** DATA SHOWN **
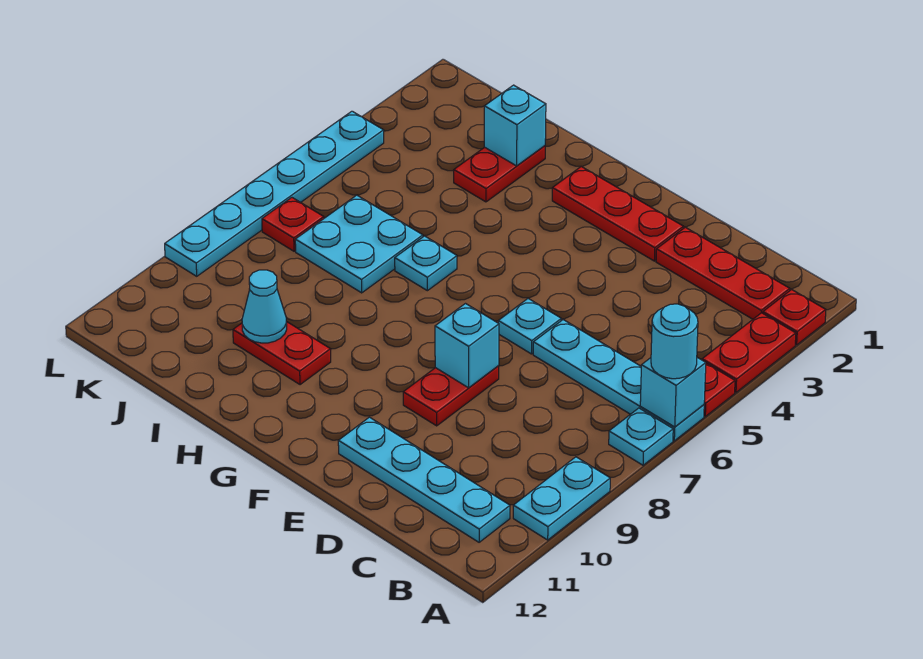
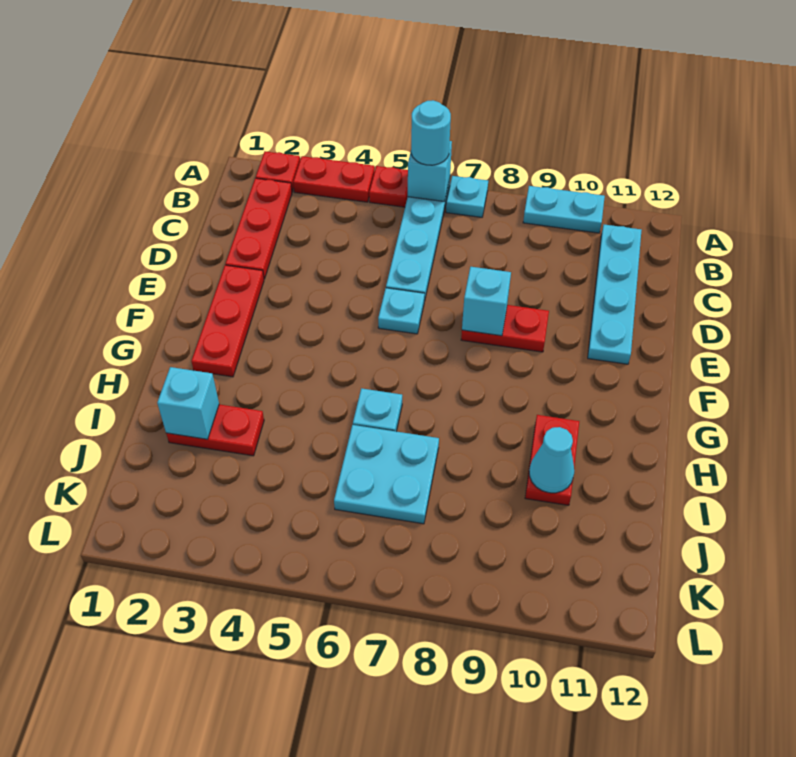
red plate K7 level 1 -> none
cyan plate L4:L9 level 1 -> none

---

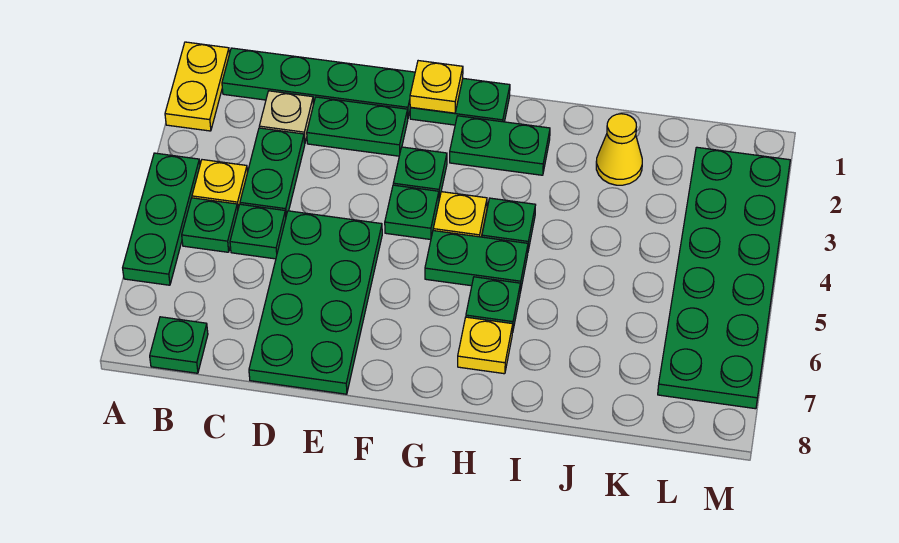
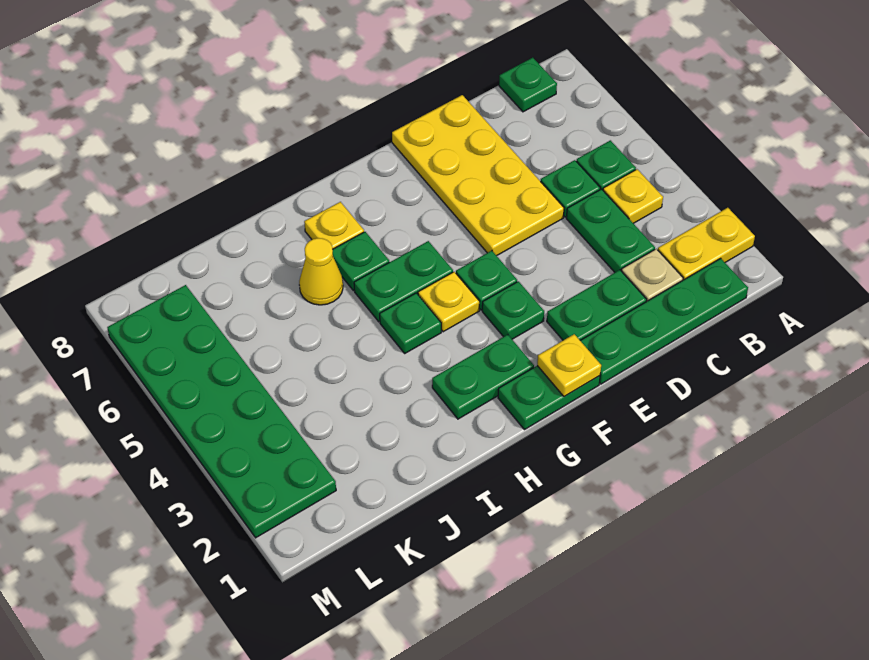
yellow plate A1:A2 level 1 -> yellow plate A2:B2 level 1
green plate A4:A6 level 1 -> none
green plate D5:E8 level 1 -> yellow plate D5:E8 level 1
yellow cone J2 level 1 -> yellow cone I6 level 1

* * *

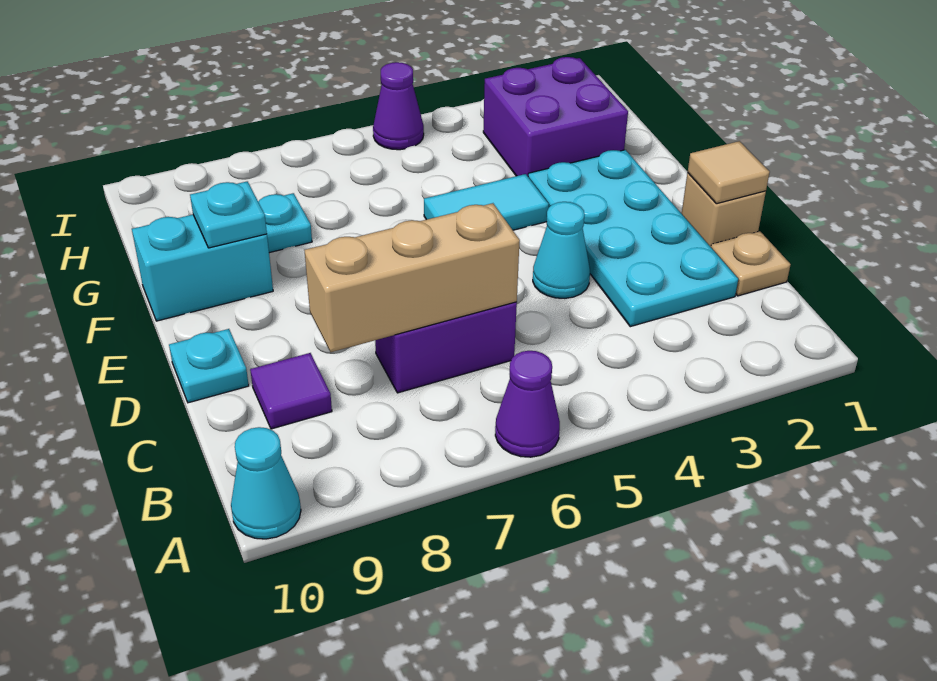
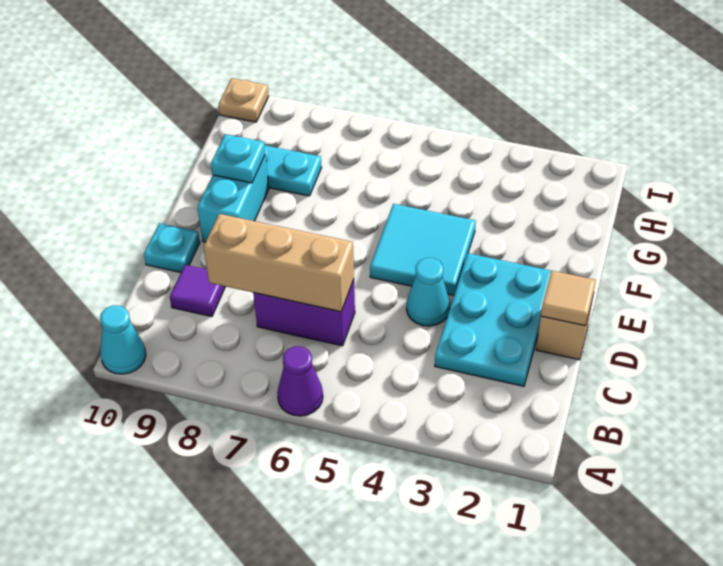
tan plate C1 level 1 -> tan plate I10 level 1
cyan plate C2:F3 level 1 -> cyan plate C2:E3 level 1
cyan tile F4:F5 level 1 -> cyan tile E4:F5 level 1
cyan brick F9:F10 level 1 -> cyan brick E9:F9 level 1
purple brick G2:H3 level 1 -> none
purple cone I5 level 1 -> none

** INSTRUCTIONS FOR THE TASK **
Please give again the lines above between the line holding "purple brick G2:H3 level 1 -> none" and the line holding "purple cone I5 level 1 -> none", inclusive, exactly as they are and with nothing added.

** ANSWER TO THIS PROBLEM **
purple brick G2:H3 level 1 -> none
purple cone I5 level 1 -> none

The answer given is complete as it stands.